# GIVEN INSTRUCTION:
Copy out every line of the material below word for word, omitting the picture markers.

[Recorded data]
* * * * * * * * *

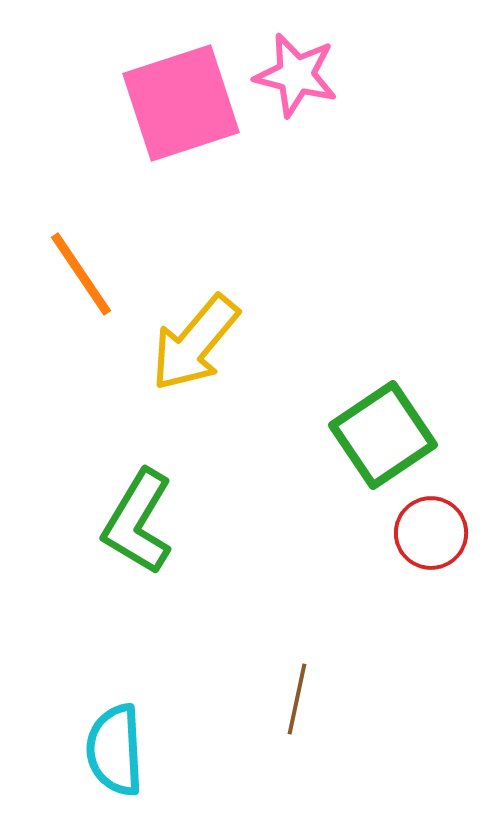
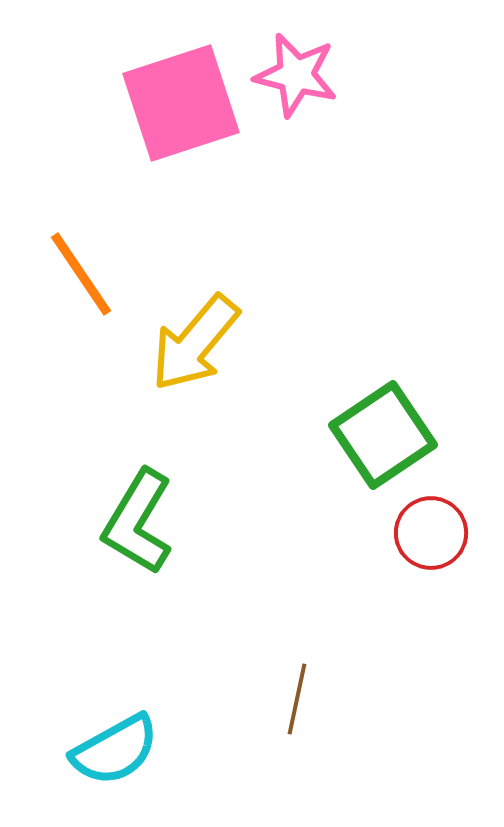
cyan semicircle: rotated 116 degrees counterclockwise
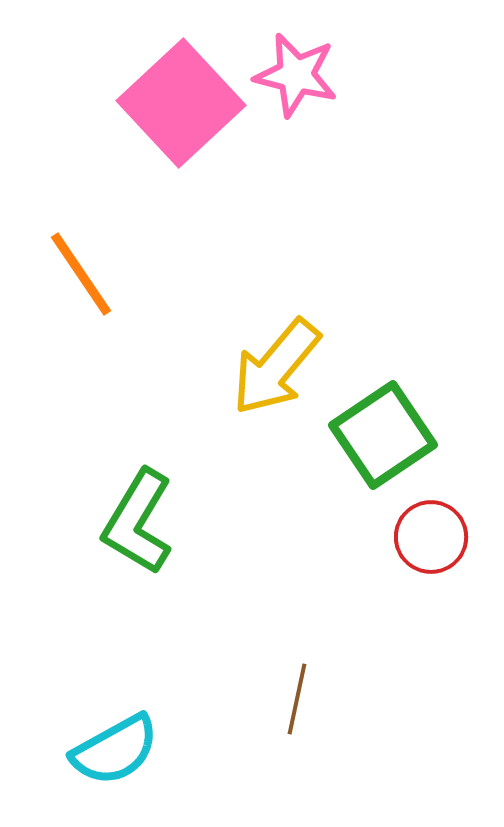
pink square: rotated 25 degrees counterclockwise
yellow arrow: moved 81 px right, 24 px down
red circle: moved 4 px down
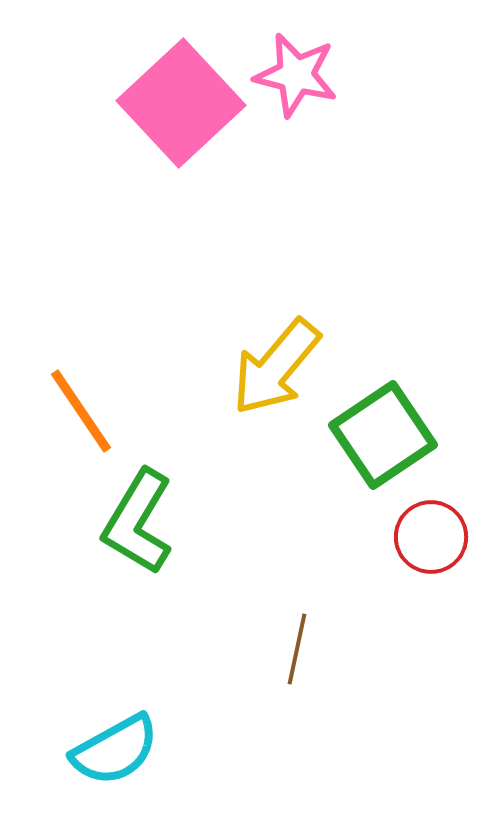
orange line: moved 137 px down
brown line: moved 50 px up
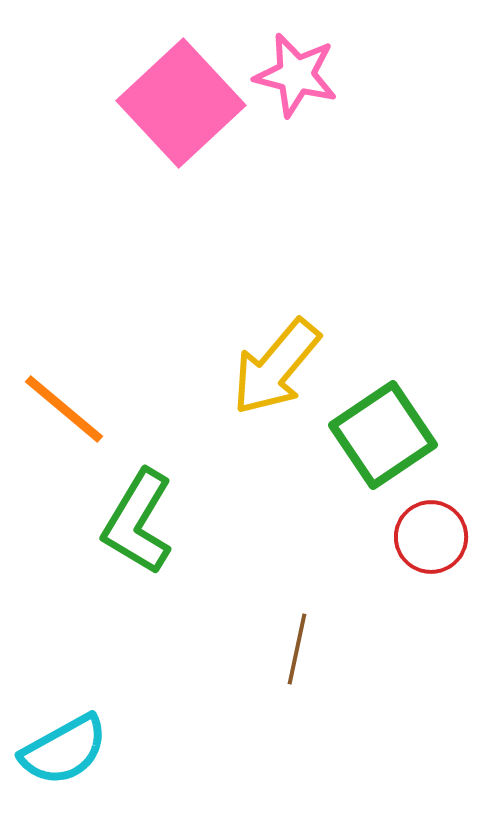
orange line: moved 17 px left, 2 px up; rotated 16 degrees counterclockwise
cyan semicircle: moved 51 px left
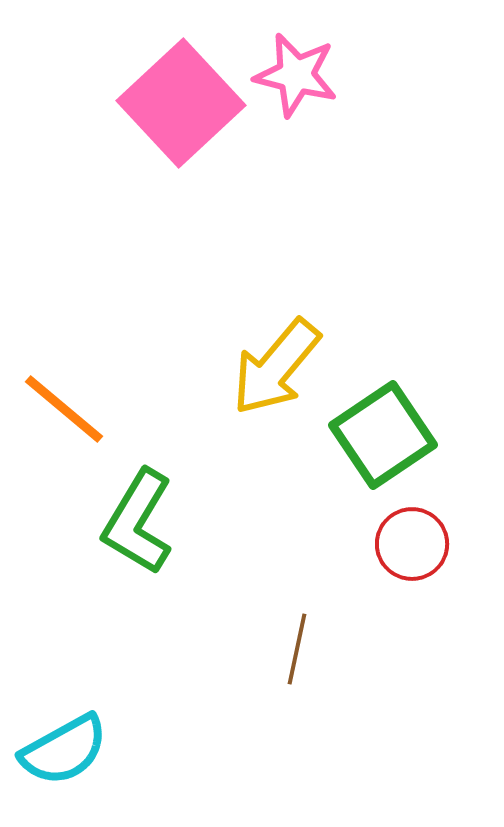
red circle: moved 19 px left, 7 px down
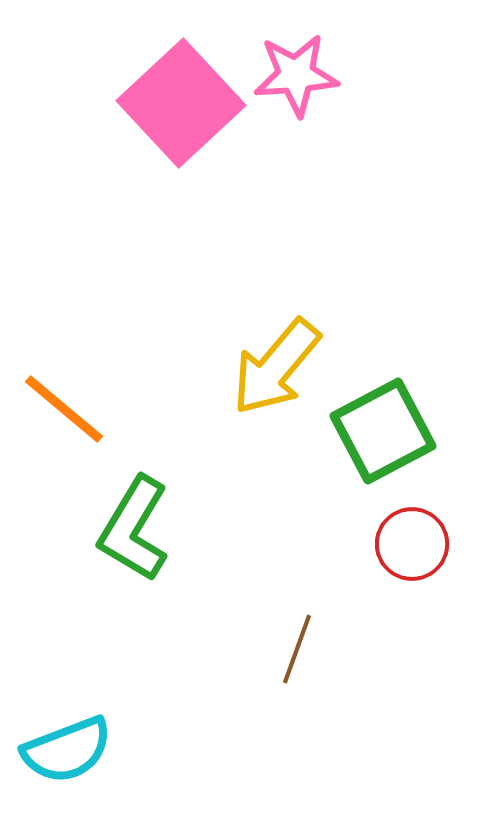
pink star: rotated 18 degrees counterclockwise
green square: moved 4 px up; rotated 6 degrees clockwise
green L-shape: moved 4 px left, 7 px down
brown line: rotated 8 degrees clockwise
cyan semicircle: moved 3 px right; rotated 8 degrees clockwise
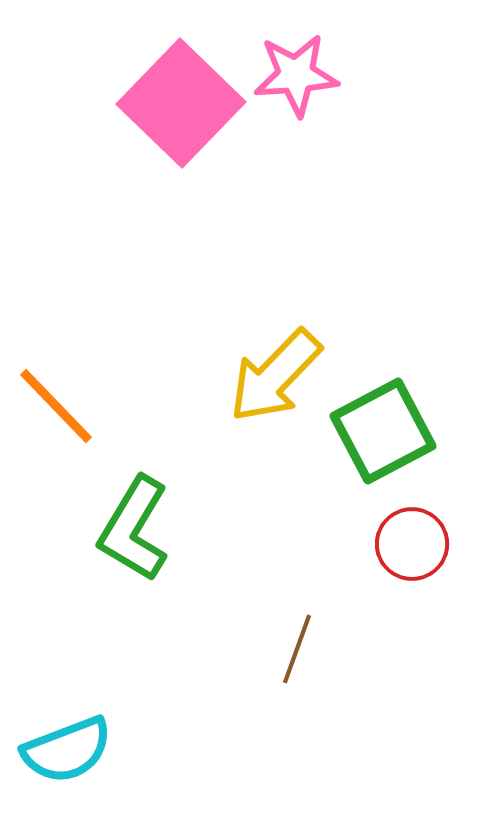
pink square: rotated 3 degrees counterclockwise
yellow arrow: moved 1 px left, 9 px down; rotated 4 degrees clockwise
orange line: moved 8 px left, 3 px up; rotated 6 degrees clockwise
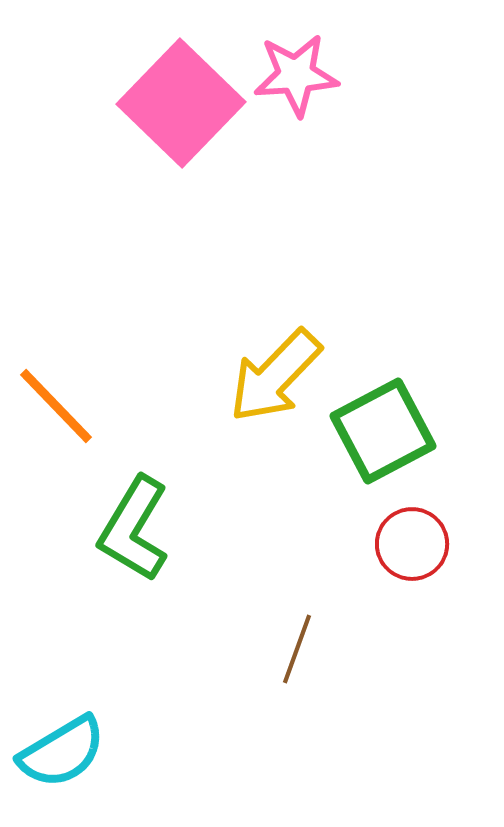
cyan semicircle: moved 5 px left, 2 px down; rotated 10 degrees counterclockwise
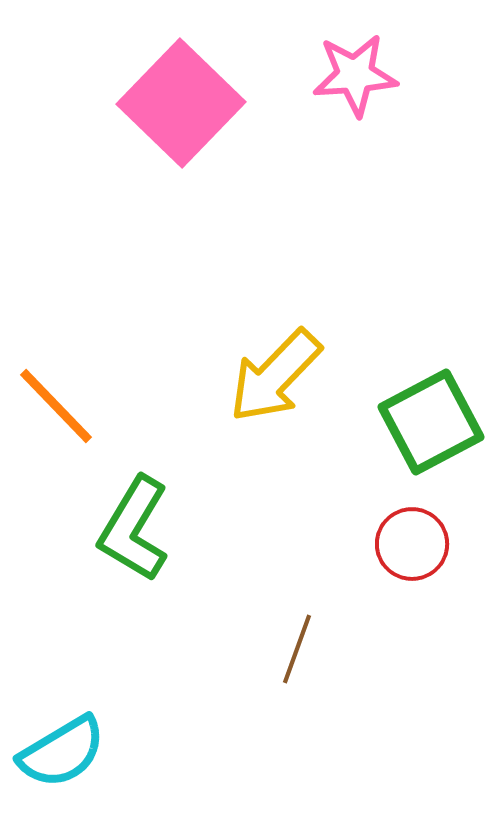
pink star: moved 59 px right
green square: moved 48 px right, 9 px up
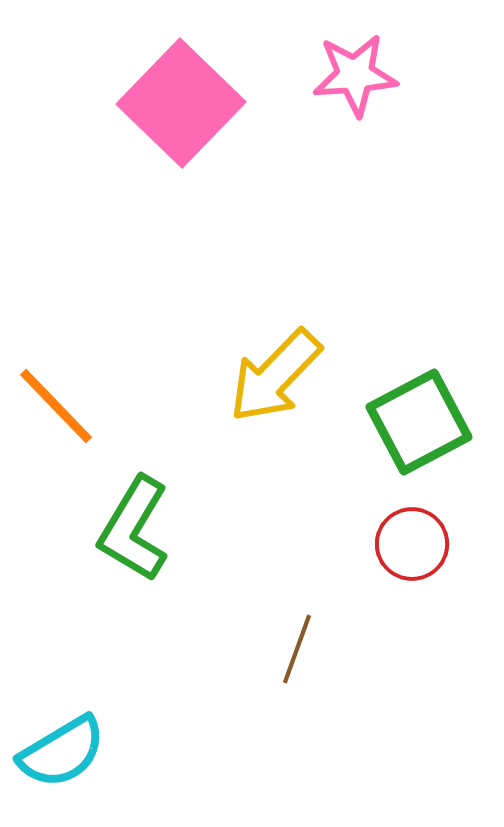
green square: moved 12 px left
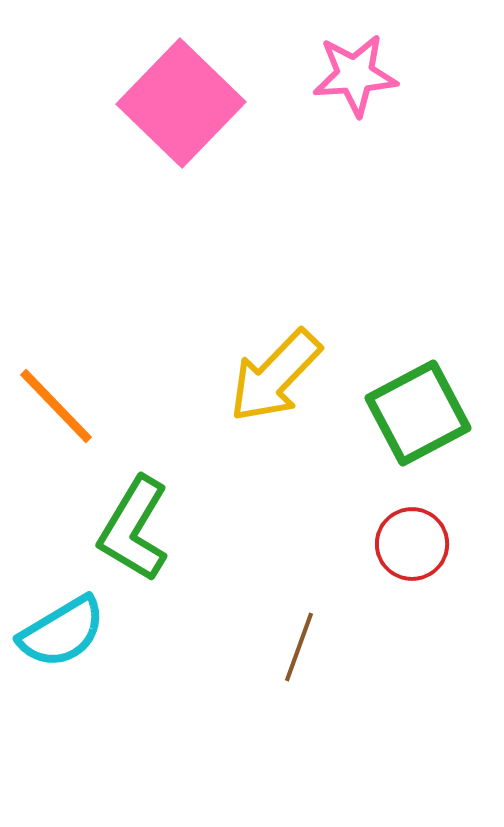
green square: moved 1 px left, 9 px up
brown line: moved 2 px right, 2 px up
cyan semicircle: moved 120 px up
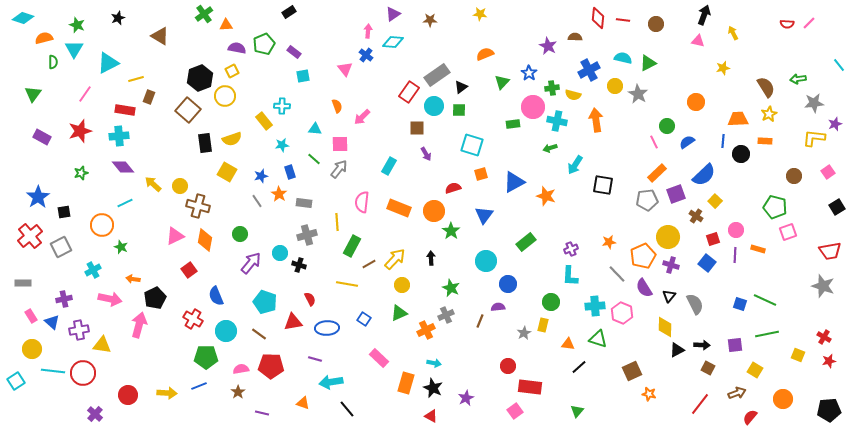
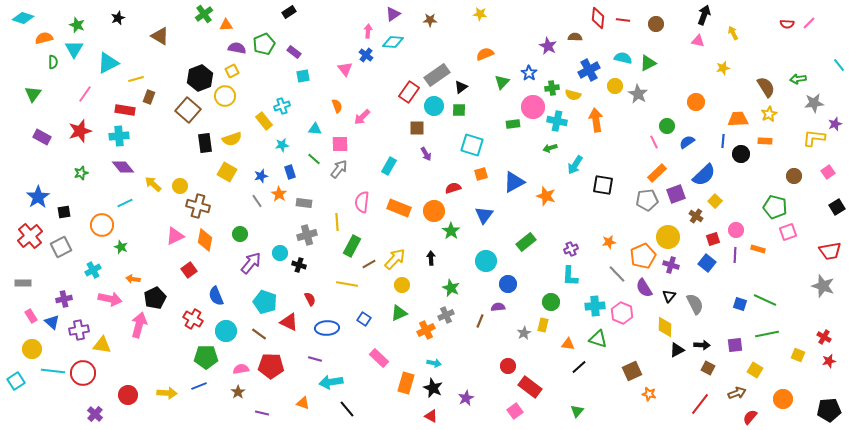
cyan cross at (282, 106): rotated 21 degrees counterclockwise
red triangle at (293, 322): moved 4 px left; rotated 36 degrees clockwise
red rectangle at (530, 387): rotated 30 degrees clockwise
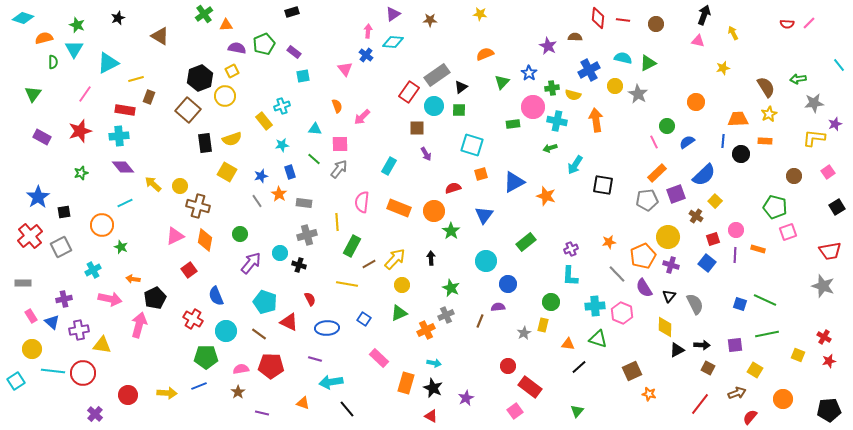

* * * * * * * * *

# EXERCISE OUTPUT:
cyan semicircle: rotated 116 degrees counterclockwise
pink square: rotated 25 degrees counterclockwise
yellow arrow: moved 81 px right, 24 px down
red circle: moved 4 px down
orange line: moved 137 px down
brown line: moved 50 px up
orange line: moved 17 px left, 2 px up; rotated 16 degrees counterclockwise
cyan semicircle: moved 51 px left
red circle: moved 19 px left, 7 px down
pink star: rotated 18 degrees counterclockwise
green square: moved 4 px up; rotated 6 degrees clockwise
green L-shape: moved 4 px left, 7 px down
brown line: rotated 8 degrees clockwise
cyan semicircle: moved 3 px right; rotated 8 degrees clockwise
pink square: rotated 3 degrees counterclockwise
yellow arrow: moved 1 px left, 9 px down; rotated 4 degrees clockwise
orange line: moved 8 px left, 3 px up; rotated 6 degrees clockwise
cyan semicircle: moved 5 px left, 2 px down; rotated 10 degrees counterclockwise
pink star: moved 59 px right
green square: moved 48 px right, 9 px up
green square: moved 12 px left
green square: moved 1 px left, 9 px up
brown line: moved 2 px right, 2 px up
cyan semicircle: moved 120 px up
cyan cross at (282, 106): rotated 21 degrees counterclockwise
red triangle at (293, 322): moved 4 px left; rotated 36 degrees clockwise
red rectangle at (530, 387): rotated 30 degrees clockwise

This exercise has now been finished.